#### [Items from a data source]

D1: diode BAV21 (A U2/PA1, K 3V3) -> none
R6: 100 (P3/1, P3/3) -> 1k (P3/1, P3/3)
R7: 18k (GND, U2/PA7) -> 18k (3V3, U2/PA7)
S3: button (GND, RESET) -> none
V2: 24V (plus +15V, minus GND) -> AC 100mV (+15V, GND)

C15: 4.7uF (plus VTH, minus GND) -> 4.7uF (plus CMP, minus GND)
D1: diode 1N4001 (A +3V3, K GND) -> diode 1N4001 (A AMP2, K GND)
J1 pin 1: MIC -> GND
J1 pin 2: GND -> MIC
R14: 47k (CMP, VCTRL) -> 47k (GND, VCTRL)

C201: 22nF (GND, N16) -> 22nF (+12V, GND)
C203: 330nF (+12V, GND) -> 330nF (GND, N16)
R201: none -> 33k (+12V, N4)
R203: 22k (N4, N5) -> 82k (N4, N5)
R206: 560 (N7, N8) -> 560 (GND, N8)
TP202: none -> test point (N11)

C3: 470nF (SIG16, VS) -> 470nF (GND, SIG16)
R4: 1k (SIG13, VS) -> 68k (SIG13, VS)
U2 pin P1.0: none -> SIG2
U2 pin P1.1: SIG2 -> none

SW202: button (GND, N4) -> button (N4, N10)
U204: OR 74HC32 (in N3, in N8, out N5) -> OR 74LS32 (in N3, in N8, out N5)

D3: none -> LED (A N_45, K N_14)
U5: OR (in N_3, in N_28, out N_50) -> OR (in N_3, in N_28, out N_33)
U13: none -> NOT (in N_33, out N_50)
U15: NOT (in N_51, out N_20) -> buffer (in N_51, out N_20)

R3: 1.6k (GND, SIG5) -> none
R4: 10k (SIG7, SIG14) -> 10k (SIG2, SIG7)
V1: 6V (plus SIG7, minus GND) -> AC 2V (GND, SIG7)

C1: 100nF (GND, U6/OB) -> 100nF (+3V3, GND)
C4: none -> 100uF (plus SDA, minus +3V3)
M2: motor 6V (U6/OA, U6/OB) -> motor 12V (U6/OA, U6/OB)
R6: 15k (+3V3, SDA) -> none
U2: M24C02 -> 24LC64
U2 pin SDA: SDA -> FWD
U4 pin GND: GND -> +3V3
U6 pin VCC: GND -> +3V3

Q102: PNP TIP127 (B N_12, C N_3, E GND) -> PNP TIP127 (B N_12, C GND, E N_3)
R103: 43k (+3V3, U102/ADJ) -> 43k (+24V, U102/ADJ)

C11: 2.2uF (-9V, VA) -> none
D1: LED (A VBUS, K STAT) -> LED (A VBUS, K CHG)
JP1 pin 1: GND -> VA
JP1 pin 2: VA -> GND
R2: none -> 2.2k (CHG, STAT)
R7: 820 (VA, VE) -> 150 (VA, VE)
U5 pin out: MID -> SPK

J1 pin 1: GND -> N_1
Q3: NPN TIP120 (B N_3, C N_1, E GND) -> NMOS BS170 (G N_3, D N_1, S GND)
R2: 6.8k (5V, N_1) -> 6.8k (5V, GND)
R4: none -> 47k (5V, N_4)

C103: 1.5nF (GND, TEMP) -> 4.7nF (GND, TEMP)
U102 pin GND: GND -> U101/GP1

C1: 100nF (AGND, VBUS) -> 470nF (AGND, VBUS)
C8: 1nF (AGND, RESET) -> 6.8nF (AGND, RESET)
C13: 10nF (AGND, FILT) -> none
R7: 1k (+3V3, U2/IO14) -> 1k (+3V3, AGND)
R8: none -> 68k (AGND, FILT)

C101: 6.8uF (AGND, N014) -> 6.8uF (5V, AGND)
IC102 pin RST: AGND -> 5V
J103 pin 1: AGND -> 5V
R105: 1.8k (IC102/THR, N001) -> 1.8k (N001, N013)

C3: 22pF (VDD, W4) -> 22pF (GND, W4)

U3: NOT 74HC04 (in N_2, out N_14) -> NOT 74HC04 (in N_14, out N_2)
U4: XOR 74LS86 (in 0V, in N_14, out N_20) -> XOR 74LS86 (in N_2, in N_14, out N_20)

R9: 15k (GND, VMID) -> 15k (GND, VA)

#### [Requirement]
Every line above that includes the string "AGND" needs to be copied.

#### [Answer for the task]
C1: 100nF (AGND, VBUS) -> 470nF (AGND, VBUS)
C8: 1nF (AGND, RESET) -> 6.8nF (AGND, RESET)
C13: 10nF (AGND, FILT) -> none
R7: 1k (+3V3, U2/IO14) -> 1k (+3V3, AGND)
R8: none -> 68k (AGND, FILT)
C101: 6.8uF (AGND, N014) -> 6.8uF (5V, AGND)
IC102 pin RST: AGND -> 5V
J103 pin 1: AGND -> 5V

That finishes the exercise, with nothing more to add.